→ **YOUR INSTRUCTIONS**
Transcribe all of the data exactly. Omit the pictures.

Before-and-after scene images
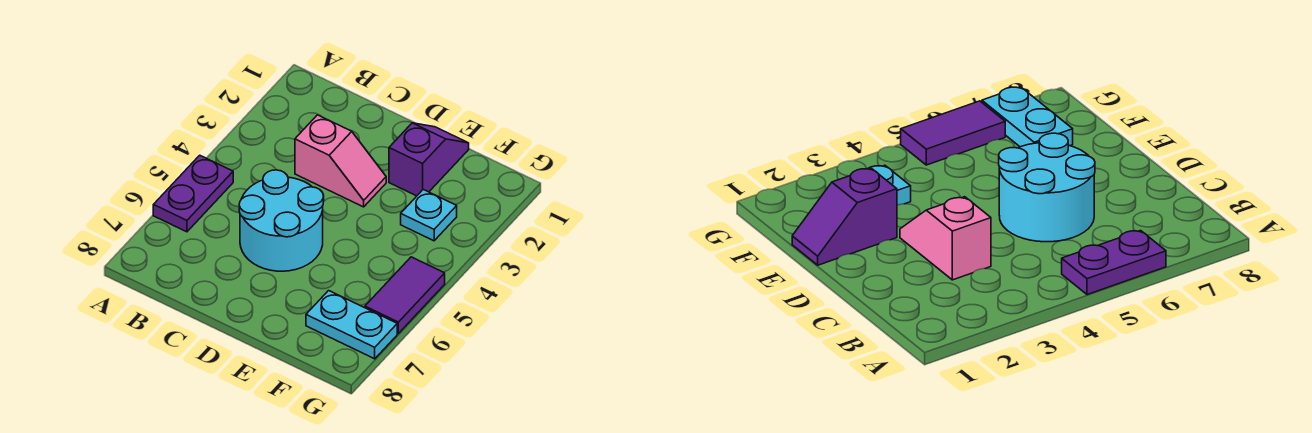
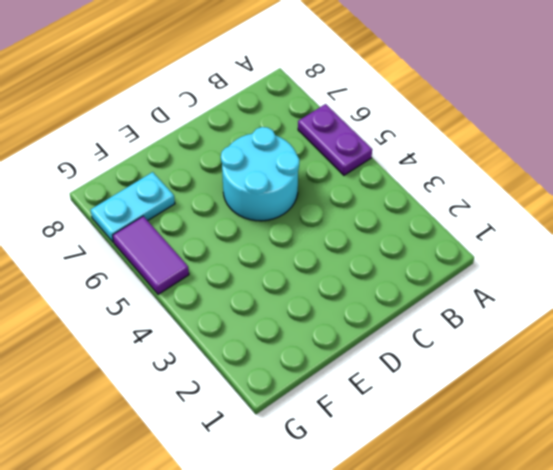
none -> pink 1x2 slope [295,115,386,207]
none -> purple 1x2 slope [389,123,469,196]

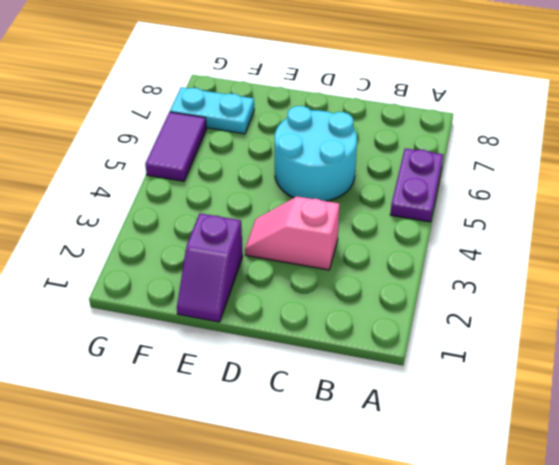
none -> cyan 1x1 plate [401,190,457,241]

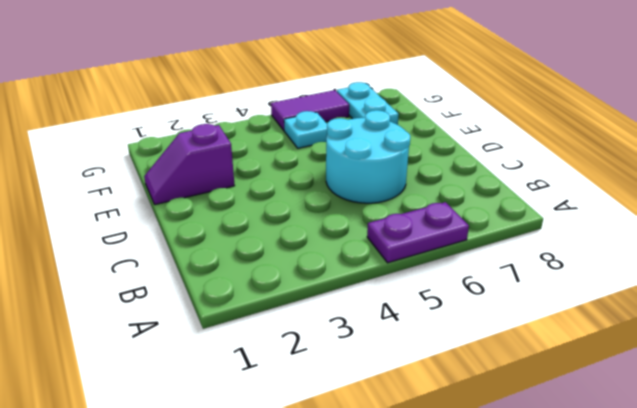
cyan 1x1 plate [284,111,327,148] -> cyan 1x1 plate moved to [401,190,457,241]
none -> pink 1x2 slope [295,115,386,207]

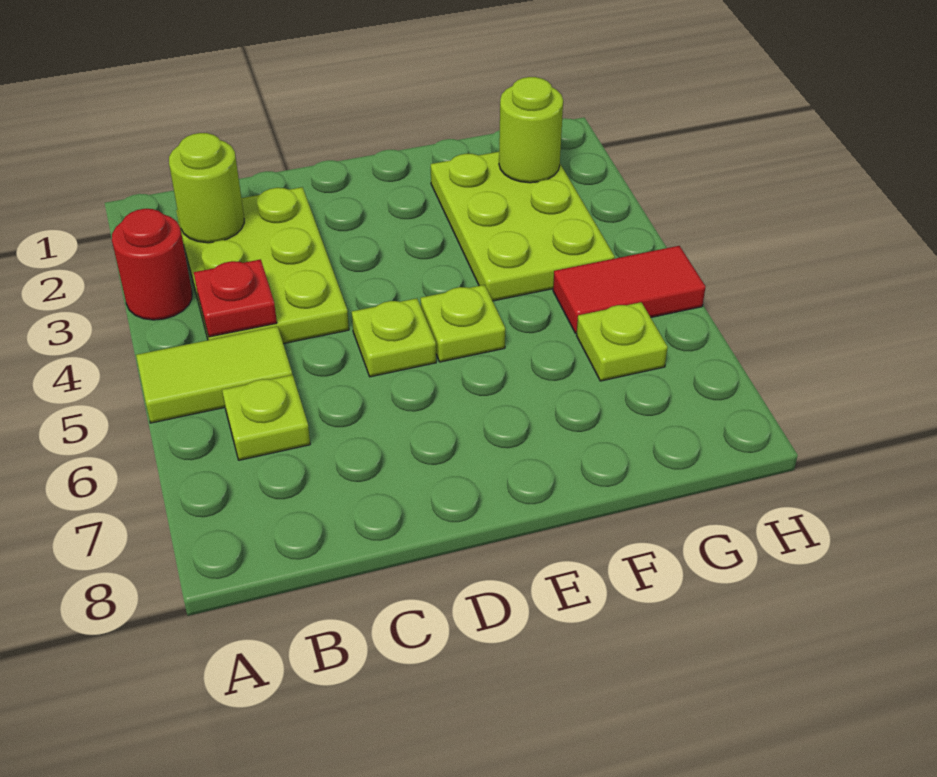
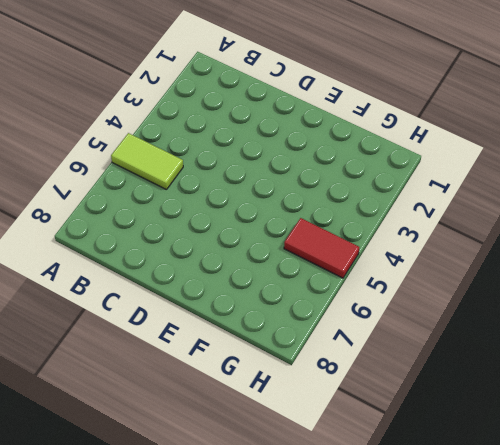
none -> red 1x1 round brick [112,209,192,320]
none -> lime 2x3 plate [176,187,349,344]
none -> lime 1x1 plate [222,375,310,460]

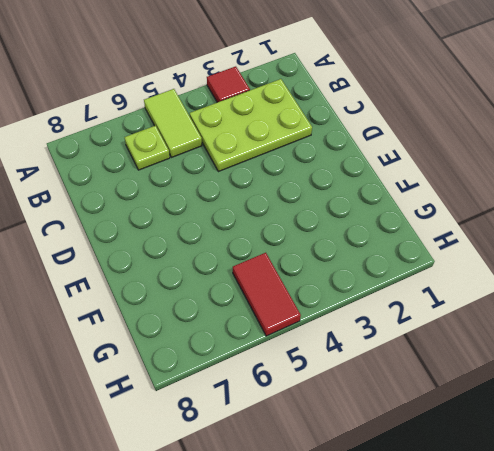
red 1x1 tile [207,66,250,102] -> red 1x1 round brick [112,209,192,320]
none -> lime 1x1 plate [352,298,436,377]
none -> lime 1x1 plate [421,285,505,362]
none -> lime 2x3 plate [431,152,615,301]

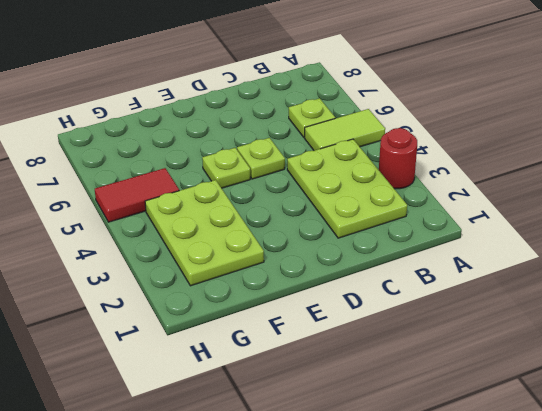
none -> lime 1x1 plate [576,302,668,381]
none -> lime 1x1 round brick [169,133,244,243]
none -> red 1x1 plate [194,259,277,337]

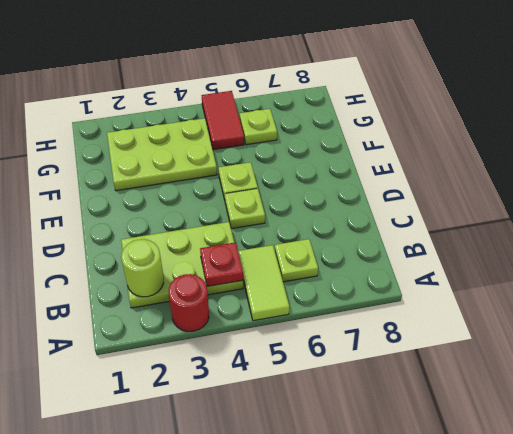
none -> lime 1x1 round brick [499,77,563,183]

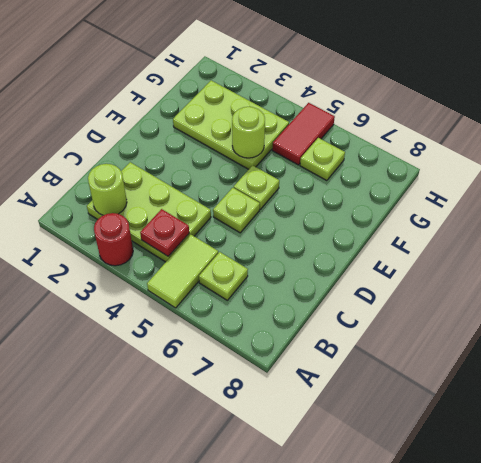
lime 1x1 round brick [232,107,265,158] -> lime 1x1 round brick moved to [499,77,563,183]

→ **RESPONSE FOR THIS EXERCISE**
none -> pink 1x2 slope [295,115,386,207]
none -> purple 1x2 slope [389,123,469,196]

none -> cyan 1x1 plate [401,190,457,241]

cyan 1x1 plate [284,111,327,148] -> cyan 1x1 plate moved to [401,190,457,241]
none -> pink 1x2 slope [295,115,386,207]

none -> red 1x1 round brick [112,209,192,320]
none -> lime 2x3 plate [176,187,349,344]
none -> lime 1x1 plate [222,375,310,460]

red 1x1 tile [207,66,250,102] -> red 1x1 round brick [112,209,192,320]
none -> lime 1x1 plate [352,298,436,377]
none -> lime 1x1 plate [421,285,505,362]
none -> lime 2x3 plate [431,152,615,301]

none -> lime 1x1 plate [576,302,668,381]
none -> lime 1x1 round brick [169,133,244,243]
none -> red 1x1 plate [194,259,277,337]

none -> lime 1x1 round brick [499,77,563,183]

lime 1x1 round brick [232,107,265,158] -> lime 1x1 round brick moved to [499,77,563,183]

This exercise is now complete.